Among the records below, one line contains "camera: 115 degrees left, 15 degrees up"; copy that line and all that follow it, exactly as written.

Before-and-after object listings
%%
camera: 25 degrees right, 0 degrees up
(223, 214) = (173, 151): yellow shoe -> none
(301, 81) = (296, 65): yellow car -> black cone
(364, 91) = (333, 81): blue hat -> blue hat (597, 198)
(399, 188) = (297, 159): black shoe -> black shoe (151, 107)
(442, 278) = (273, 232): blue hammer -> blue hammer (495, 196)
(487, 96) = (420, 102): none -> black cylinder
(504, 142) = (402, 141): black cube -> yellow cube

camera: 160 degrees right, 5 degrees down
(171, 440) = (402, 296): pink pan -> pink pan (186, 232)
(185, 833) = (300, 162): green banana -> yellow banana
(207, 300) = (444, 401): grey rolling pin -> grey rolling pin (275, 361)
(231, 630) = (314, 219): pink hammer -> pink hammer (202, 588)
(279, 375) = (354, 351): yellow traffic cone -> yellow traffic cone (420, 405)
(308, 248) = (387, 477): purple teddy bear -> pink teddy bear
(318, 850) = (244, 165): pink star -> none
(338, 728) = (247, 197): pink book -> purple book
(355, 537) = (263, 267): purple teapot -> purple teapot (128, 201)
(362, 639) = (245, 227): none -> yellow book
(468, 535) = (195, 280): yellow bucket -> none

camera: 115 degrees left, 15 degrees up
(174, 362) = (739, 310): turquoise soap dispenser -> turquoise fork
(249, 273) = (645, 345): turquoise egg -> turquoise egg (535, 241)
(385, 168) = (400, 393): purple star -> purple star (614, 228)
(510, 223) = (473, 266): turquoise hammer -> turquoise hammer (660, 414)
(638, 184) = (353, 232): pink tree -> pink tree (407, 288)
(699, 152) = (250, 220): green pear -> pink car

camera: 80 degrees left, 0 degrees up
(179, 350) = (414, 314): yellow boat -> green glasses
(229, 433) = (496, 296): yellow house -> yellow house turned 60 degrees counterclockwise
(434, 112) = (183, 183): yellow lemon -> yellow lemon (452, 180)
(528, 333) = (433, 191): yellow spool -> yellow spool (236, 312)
%%
__ANSWER SECTION__
camera: 115 degrees left, 15 degrees up
(174, 362) = (739, 310): turquoise soap dispenser -> turquoise fork
(249, 273) = (645, 345): turquoise egg -> turquoise egg (535, 241)
(385, 168) = (400, 393): purple star -> purple star (614, 228)
(510, 223) = (473, 266): turquoise hammer -> turquoise hammer (660, 414)
(638, 184) = (353, 232): pink tree -> pink tree (407, 288)
(699, 152) = (250, 220): green pear -> pink car

camera: 80 degrees left, 0 degrees up
(179, 350) = (414, 314): yellow boat -> green glasses
(229, 433) = (496, 296): yellow house -> yellow house turned 60 degrees counterclockwise
(434, 112) = (183, 183): yellow lemon -> yellow lemon (452, 180)
(528, 333) = (433, 191): yellow spool -> yellow spool (236, 312)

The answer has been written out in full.